* Brief *
Update every line of the entries below by replacing "moved" with "shifted" and changing nothing else, and omit the picture lines from your answer.

--- BEGIN Raw data ---

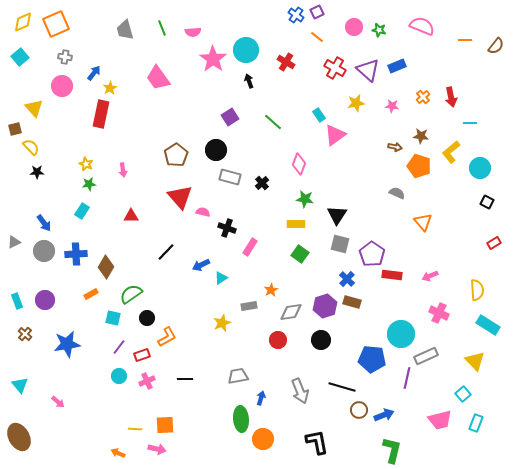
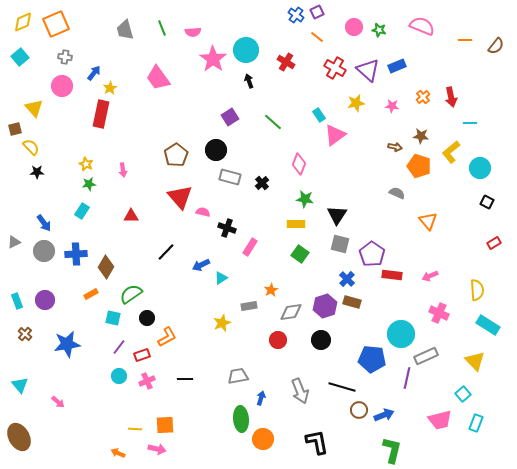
orange triangle at (423, 222): moved 5 px right, 1 px up
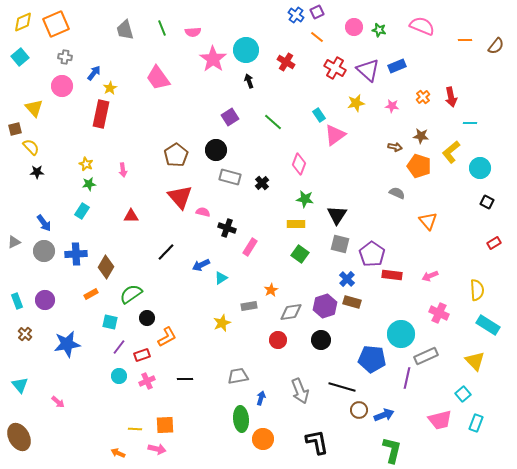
cyan square at (113, 318): moved 3 px left, 4 px down
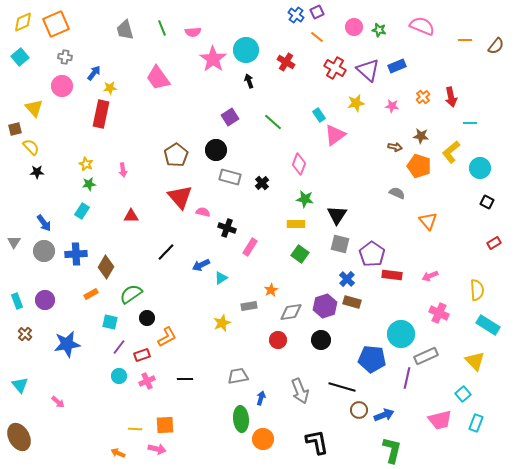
yellow star at (110, 88): rotated 24 degrees clockwise
gray triangle at (14, 242): rotated 32 degrees counterclockwise
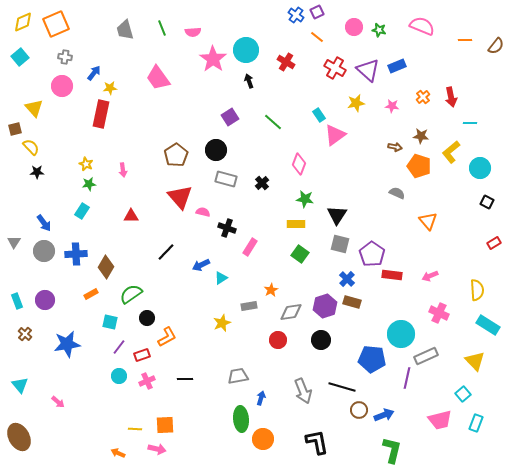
gray rectangle at (230, 177): moved 4 px left, 2 px down
gray arrow at (300, 391): moved 3 px right
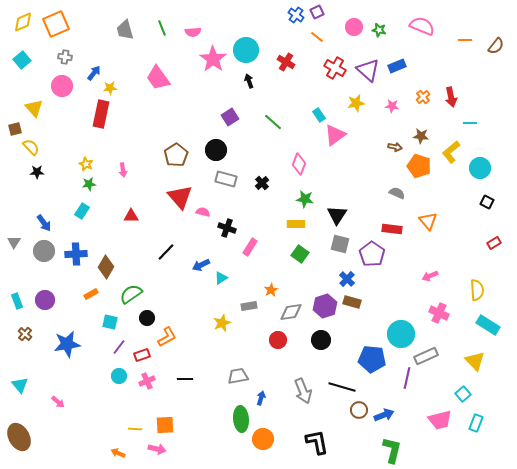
cyan square at (20, 57): moved 2 px right, 3 px down
red rectangle at (392, 275): moved 46 px up
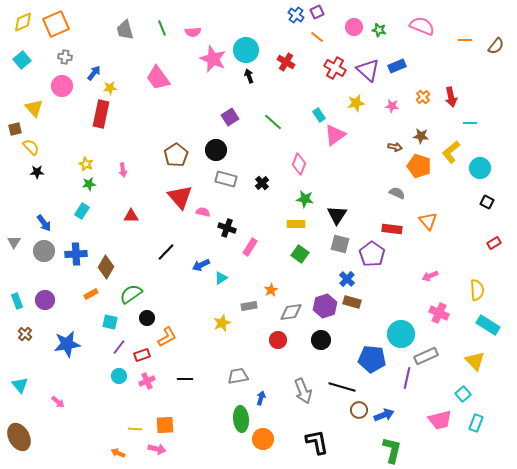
pink star at (213, 59): rotated 12 degrees counterclockwise
black arrow at (249, 81): moved 5 px up
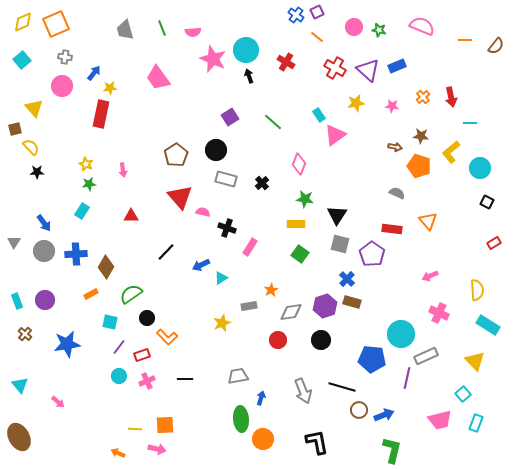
orange L-shape at (167, 337): rotated 75 degrees clockwise
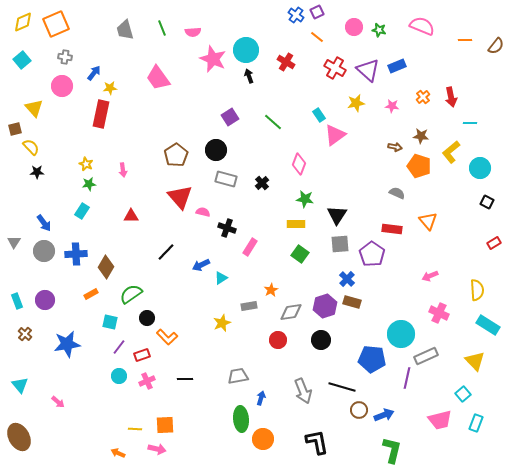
gray square at (340, 244): rotated 18 degrees counterclockwise
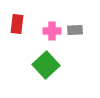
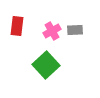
red rectangle: moved 2 px down
pink cross: rotated 30 degrees counterclockwise
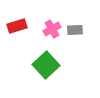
red rectangle: rotated 66 degrees clockwise
pink cross: moved 2 px up
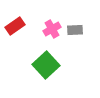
red rectangle: moved 2 px left; rotated 18 degrees counterclockwise
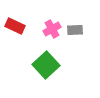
red rectangle: rotated 60 degrees clockwise
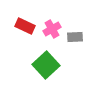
red rectangle: moved 10 px right
gray rectangle: moved 7 px down
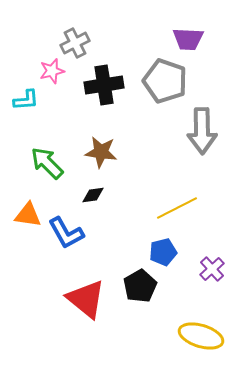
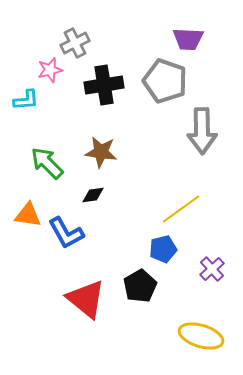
pink star: moved 2 px left, 1 px up
yellow line: moved 4 px right, 1 px down; rotated 9 degrees counterclockwise
blue pentagon: moved 3 px up
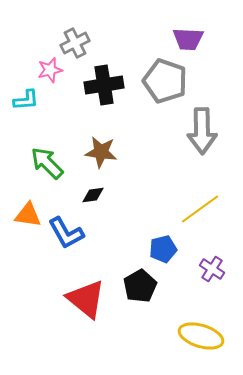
yellow line: moved 19 px right
purple cross: rotated 15 degrees counterclockwise
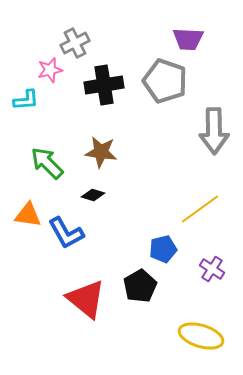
gray arrow: moved 12 px right
black diamond: rotated 25 degrees clockwise
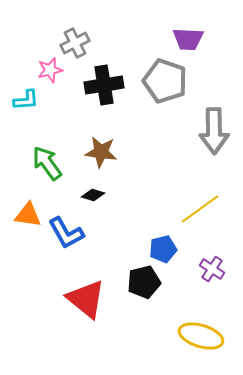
green arrow: rotated 9 degrees clockwise
black pentagon: moved 4 px right, 4 px up; rotated 16 degrees clockwise
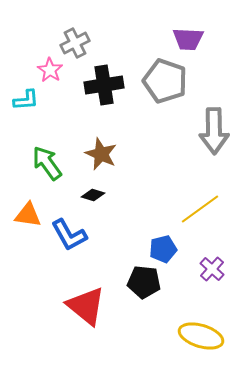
pink star: rotated 25 degrees counterclockwise
brown star: moved 2 px down; rotated 16 degrees clockwise
blue L-shape: moved 3 px right, 2 px down
purple cross: rotated 10 degrees clockwise
black pentagon: rotated 20 degrees clockwise
red triangle: moved 7 px down
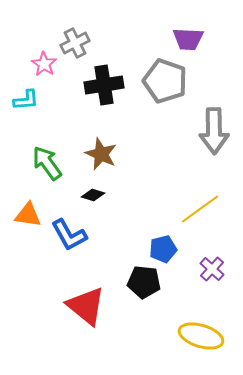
pink star: moved 6 px left, 6 px up
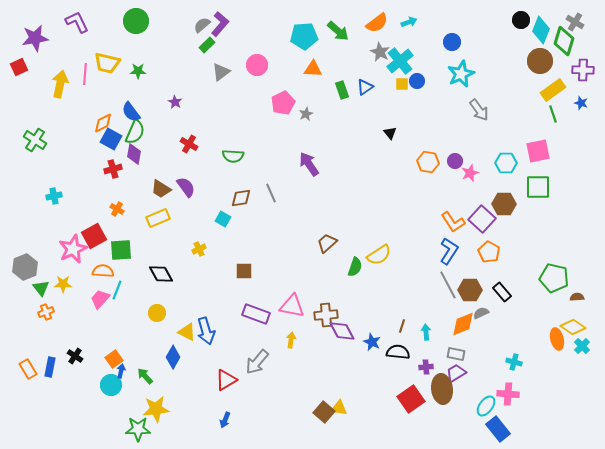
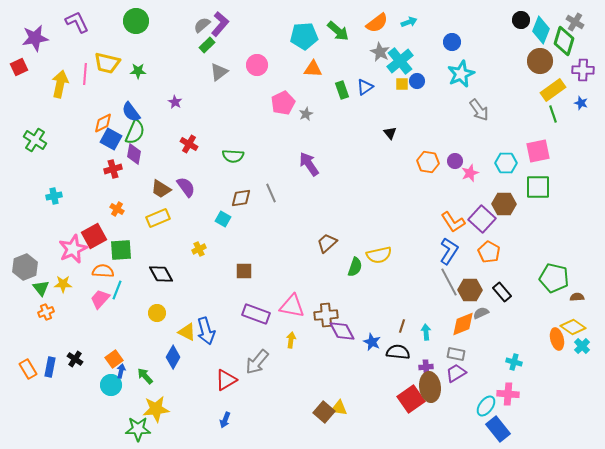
gray triangle at (221, 72): moved 2 px left
yellow semicircle at (379, 255): rotated 20 degrees clockwise
gray line at (448, 285): moved 1 px right, 3 px up
black cross at (75, 356): moved 3 px down
brown ellipse at (442, 389): moved 12 px left, 2 px up
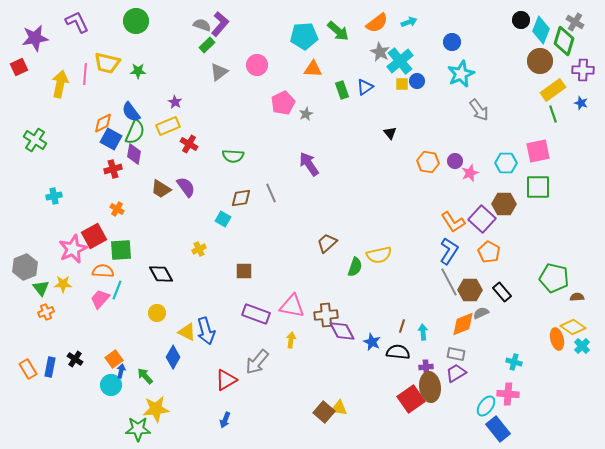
gray semicircle at (202, 25): rotated 60 degrees clockwise
yellow rectangle at (158, 218): moved 10 px right, 92 px up
cyan arrow at (426, 332): moved 3 px left
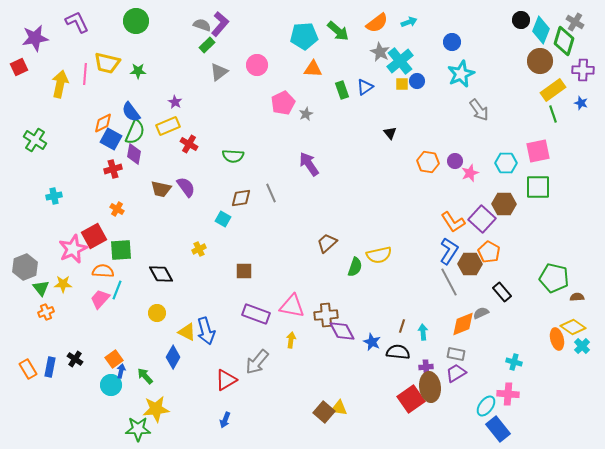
brown trapezoid at (161, 189): rotated 20 degrees counterclockwise
brown hexagon at (470, 290): moved 26 px up
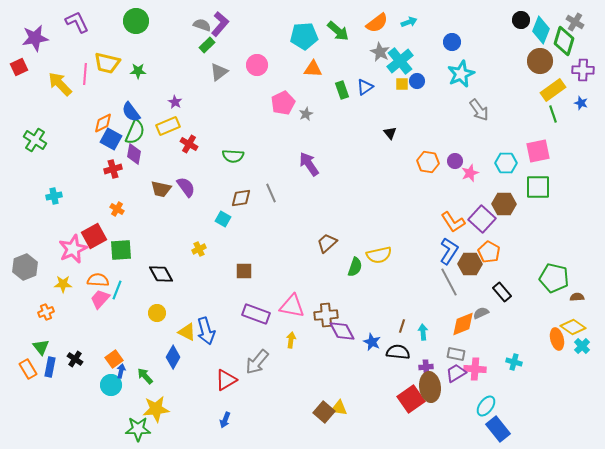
yellow arrow at (60, 84): rotated 56 degrees counterclockwise
orange semicircle at (103, 271): moved 5 px left, 9 px down
green triangle at (41, 288): moved 59 px down
pink cross at (508, 394): moved 33 px left, 25 px up
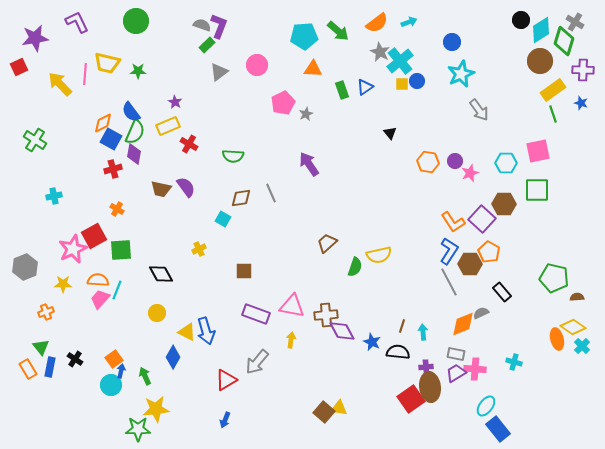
purple L-shape at (220, 24): moved 1 px left, 2 px down; rotated 20 degrees counterclockwise
cyan diamond at (541, 30): rotated 36 degrees clockwise
green square at (538, 187): moved 1 px left, 3 px down
green arrow at (145, 376): rotated 18 degrees clockwise
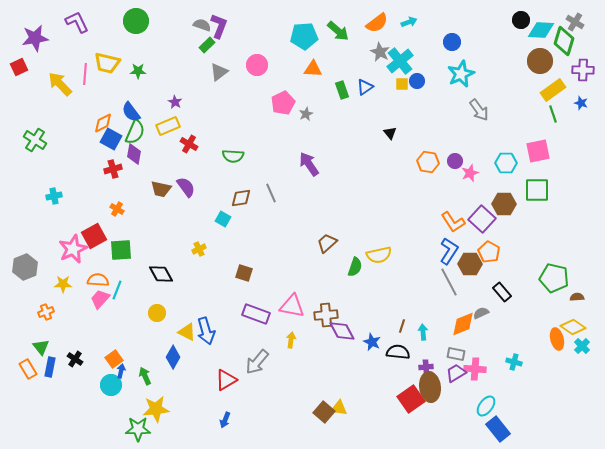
cyan diamond at (541, 30): rotated 36 degrees clockwise
brown square at (244, 271): moved 2 px down; rotated 18 degrees clockwise
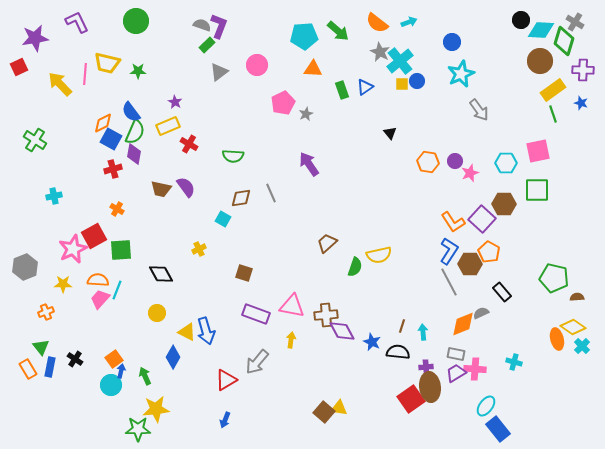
orange semicircle at (377, 23): rotated 75 degrees clockwise
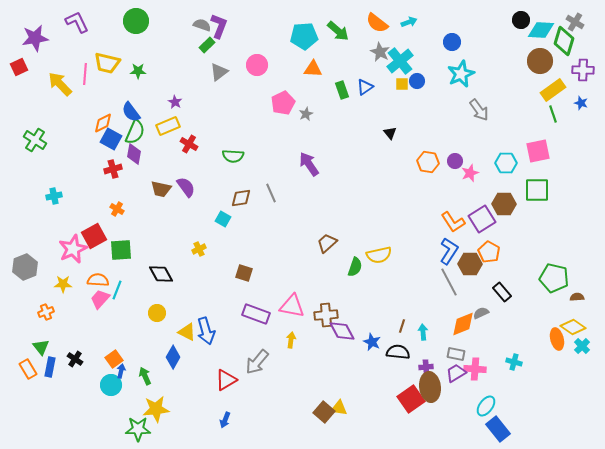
purple square at (482, 219): rotated 16 degrees clockwise
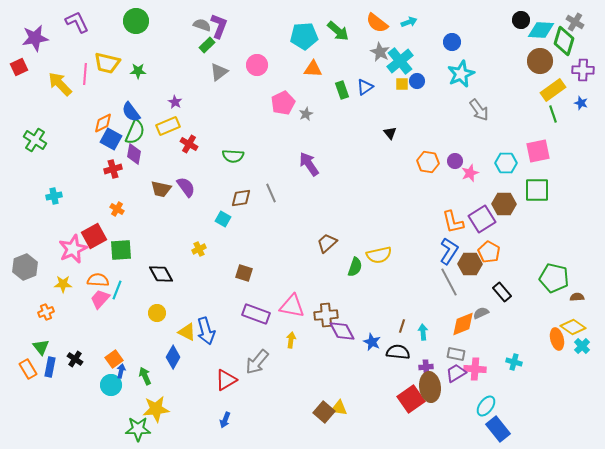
orange L-shape at (453, 222): rotated 20 degrees clockwise
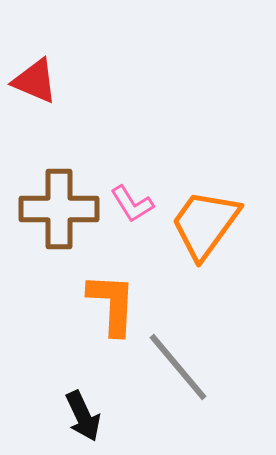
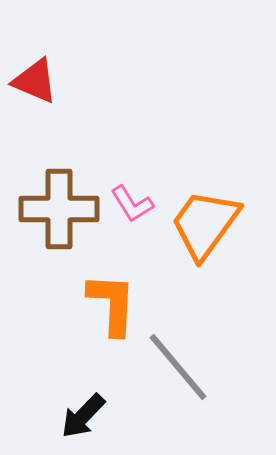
black arrow: rotated 69 degrees clockwise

--- END Raw data ---

* The response *
orange triangle at (423, 222): shifted 5 px right, 1 px up
cyan square at (113, 318): shifted 3 px left, 4 px down
yellow star at (110, 88): rotated 24 degrees clockwise
gray triangle at (14, 242): rotated 32 degrees counterclockwise
gray rectangle at (230, 177): shifted 4 px left, 2 px down
gray arrow at (300, 391): shifted 3 px right
cyan square at (20, 57): shifted 2 px right, 3 px down
red rectangle at (392, 275): shifted 46 px up
pink star at (213, 59): rotated 12 degrees counterclockwise
black arrow at (249, 81): shifted 5 px up
orange L-shape at (167, 337): rotated 75 degrees clockwise
gray square at (340, 244): rotated 18 degrees counterclockwise
red rectangle: shifted 2 px down
pink cross: rotated 30 degrees counterclockwise
red rectangle: rotated 66 degrees clockwise
pink cross: shifted 2 px up
red rectangle: shifted 2 px left; rotated 18 degrees counterclockwise
red rectangle: rotated 60 degrees clockwise
red rectangle: shifted 10 px right
gray rectangle: shifted 7 px down
pink star: shifted 2 px left, 1 px up
yellow line: shifted 4 px right, 1 px down; rotated 9 degrees counterclockwise
blue pentagon: shifted 3 px up
yellow line: shifted 19 px right
purple cross: rotated 15 degrees counterclockwise
gray arrow: shifted 12 px right
black diamond: rotated 25 degrees clockwise
green arrow: rotated 9 degrees clockwise
black pentagon: shifted 4 px right, 4 px up; rotated 16 degrees clockwise
pink star: rotated 25 degrees counterclockwise
brown star: shifted 2 px down; rotated 16 degrees clockwise
blue L-shape: shifted 3 px right, 2 px down
purple cross: rotated 10 degrees clockwise
black pentagon: rotated 20 degrees clockwise
red triangle: shifted 7 px down
pink star: shifted 6 px left, 6 px up
gray triangle at (221, 72): shifted 2 px left
yellow semicircle at (379, 255): rotated 20 degrees clockwise
gray line at (448, 285): shifted 1 px right, 3 px up
black cross at (75, 356): shifted 3 px down
brown ellipse at (442, 389): shifted 12 px left, 2 px up
gray semicircle at (202, 25): rotated 60 degrees clockwise
yellow rectangle at (158, 218): shifted 10 px right, 92 px up
cyan arrow at (426, 332): shifted 3 px left
brown trapezoid at (161, 189): rotated 20 degrees counterclockwise
brown hexagon at (470, 290): shifted 26 px up
yellow arrow at (60, 84): rotated 56 degrees counterclockwise
orange semicircle at (103, 271): shifted 5 px left, 9 px down
green triangle at (41, 288): shifted 59 px down
pink cross at (508, 394): shifted 33 px left, 25 px up
purple L-shape at (220, 24): shifted 1 px left, 2 px down; rotated 20 degrees counterclockwise
cyan diamond at (541, 30): rotated 36 degrees clockwise
green square at (538, 187): shifted 1 px left, 3 px down
green arrow at (145, 376): rotated 18 degrees clockwise
cyan diamond at (541, 30): rotated 36 degrees clockwise
brown square at (244, 271): shifted 2 px down; rotated 18 degrees clockwise
orange semicircle at (377, 23): rotated 75 degrees clockwise
purple square at (482, 219): rotated 16 degrees clockwise
orange L-shape at (453, 222): rotated 20 degrees clockwise
black arrow: rotated 69 degrees clockwise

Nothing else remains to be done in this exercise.